Assignment:
Your answer should be every line with the word "MODE", copied from the data below.

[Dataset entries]

++++++++++

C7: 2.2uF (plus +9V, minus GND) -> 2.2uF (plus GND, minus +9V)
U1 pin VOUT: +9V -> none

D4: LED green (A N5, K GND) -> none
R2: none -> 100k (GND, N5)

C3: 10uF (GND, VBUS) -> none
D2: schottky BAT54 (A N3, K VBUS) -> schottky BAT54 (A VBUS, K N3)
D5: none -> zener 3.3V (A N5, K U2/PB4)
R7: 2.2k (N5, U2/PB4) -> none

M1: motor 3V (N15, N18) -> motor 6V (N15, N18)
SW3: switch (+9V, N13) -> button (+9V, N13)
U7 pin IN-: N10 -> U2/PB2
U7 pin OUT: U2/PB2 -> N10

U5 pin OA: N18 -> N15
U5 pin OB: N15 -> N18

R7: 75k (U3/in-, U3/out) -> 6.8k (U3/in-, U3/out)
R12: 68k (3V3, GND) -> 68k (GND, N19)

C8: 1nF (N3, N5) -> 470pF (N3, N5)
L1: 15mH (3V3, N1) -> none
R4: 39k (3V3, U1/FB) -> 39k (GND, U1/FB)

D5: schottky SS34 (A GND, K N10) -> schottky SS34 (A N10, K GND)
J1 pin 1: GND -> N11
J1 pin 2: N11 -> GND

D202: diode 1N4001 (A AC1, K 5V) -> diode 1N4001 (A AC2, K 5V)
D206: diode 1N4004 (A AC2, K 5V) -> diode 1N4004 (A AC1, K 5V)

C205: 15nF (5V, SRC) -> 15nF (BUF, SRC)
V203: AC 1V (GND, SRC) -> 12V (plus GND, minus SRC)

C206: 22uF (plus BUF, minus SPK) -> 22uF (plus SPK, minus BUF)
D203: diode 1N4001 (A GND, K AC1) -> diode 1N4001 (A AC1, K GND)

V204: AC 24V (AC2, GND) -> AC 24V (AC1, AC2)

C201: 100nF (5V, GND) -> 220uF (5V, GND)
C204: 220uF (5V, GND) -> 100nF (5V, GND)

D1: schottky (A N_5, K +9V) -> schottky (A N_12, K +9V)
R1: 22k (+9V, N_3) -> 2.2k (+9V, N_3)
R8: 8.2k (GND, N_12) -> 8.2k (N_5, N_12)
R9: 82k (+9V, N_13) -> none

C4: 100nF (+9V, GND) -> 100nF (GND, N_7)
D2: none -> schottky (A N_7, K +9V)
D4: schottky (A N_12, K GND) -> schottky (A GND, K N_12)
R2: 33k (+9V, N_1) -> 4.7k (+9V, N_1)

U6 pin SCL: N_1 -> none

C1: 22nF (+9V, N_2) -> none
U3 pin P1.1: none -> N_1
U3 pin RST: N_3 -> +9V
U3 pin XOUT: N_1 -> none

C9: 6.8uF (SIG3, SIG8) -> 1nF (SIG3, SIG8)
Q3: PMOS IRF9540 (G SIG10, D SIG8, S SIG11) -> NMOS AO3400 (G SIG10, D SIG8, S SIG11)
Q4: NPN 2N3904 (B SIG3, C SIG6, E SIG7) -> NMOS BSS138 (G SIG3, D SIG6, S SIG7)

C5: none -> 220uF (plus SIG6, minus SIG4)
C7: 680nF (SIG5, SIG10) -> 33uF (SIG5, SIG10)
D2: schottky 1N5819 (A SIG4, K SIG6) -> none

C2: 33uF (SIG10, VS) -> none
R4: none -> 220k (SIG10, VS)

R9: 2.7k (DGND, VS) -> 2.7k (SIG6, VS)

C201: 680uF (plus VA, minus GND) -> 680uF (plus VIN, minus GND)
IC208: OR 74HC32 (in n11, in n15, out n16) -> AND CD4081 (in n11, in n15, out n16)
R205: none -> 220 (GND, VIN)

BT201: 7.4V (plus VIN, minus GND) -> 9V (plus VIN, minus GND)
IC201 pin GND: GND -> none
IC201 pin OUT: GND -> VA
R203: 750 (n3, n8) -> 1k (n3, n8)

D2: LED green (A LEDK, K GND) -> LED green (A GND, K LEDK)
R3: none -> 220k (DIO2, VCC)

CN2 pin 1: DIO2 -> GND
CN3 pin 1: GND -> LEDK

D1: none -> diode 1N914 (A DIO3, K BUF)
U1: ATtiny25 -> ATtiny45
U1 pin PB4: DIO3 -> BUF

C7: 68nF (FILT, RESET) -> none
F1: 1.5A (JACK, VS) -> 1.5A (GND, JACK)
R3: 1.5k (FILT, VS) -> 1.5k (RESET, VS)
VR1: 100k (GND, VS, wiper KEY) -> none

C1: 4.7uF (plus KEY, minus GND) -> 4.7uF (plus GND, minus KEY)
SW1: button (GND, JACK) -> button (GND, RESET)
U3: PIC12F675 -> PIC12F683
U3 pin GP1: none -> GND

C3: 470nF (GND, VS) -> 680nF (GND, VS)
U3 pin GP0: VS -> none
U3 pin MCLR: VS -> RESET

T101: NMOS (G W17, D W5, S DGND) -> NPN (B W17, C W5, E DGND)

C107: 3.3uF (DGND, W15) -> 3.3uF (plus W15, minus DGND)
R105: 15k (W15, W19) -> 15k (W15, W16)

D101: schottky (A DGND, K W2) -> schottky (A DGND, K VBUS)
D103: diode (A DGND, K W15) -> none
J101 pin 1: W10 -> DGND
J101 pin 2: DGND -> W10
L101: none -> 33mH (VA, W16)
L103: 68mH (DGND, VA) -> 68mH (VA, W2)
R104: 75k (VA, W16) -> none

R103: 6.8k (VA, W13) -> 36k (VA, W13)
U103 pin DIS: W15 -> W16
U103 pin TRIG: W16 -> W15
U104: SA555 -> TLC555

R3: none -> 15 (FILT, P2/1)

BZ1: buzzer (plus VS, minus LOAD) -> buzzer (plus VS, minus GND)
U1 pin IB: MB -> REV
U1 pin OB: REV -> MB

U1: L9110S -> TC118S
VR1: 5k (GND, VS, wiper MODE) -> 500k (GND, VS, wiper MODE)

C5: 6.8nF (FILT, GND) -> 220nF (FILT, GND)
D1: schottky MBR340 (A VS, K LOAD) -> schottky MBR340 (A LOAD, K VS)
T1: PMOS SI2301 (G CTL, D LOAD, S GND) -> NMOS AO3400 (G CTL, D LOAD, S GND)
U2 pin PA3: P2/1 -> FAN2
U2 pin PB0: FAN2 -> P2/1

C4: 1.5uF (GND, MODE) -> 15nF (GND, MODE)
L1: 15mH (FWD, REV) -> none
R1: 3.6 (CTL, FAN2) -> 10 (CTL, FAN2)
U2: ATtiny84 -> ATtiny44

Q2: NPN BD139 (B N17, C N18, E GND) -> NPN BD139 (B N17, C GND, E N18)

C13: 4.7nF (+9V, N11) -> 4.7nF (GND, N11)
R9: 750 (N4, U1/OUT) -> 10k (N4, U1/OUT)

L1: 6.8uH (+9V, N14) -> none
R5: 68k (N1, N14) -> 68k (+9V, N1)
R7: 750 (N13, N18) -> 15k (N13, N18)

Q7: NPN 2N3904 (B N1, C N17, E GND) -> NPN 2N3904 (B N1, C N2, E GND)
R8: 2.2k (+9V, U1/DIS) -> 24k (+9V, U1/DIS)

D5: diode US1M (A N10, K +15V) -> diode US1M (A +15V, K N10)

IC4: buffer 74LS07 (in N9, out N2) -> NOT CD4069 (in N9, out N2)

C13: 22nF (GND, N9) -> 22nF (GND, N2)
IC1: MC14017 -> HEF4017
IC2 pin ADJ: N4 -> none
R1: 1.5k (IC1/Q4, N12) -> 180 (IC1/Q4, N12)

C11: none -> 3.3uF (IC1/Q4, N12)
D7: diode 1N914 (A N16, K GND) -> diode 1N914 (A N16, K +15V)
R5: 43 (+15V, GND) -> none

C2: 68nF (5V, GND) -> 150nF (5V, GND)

++++++++++

Your response:
VR1: 5k (GND, VS, wiper MODE) -> 500k (GND, VS, wiper MODE)
C4: 1.5uF (GND, MODE) -> 15nF (GND, MODE)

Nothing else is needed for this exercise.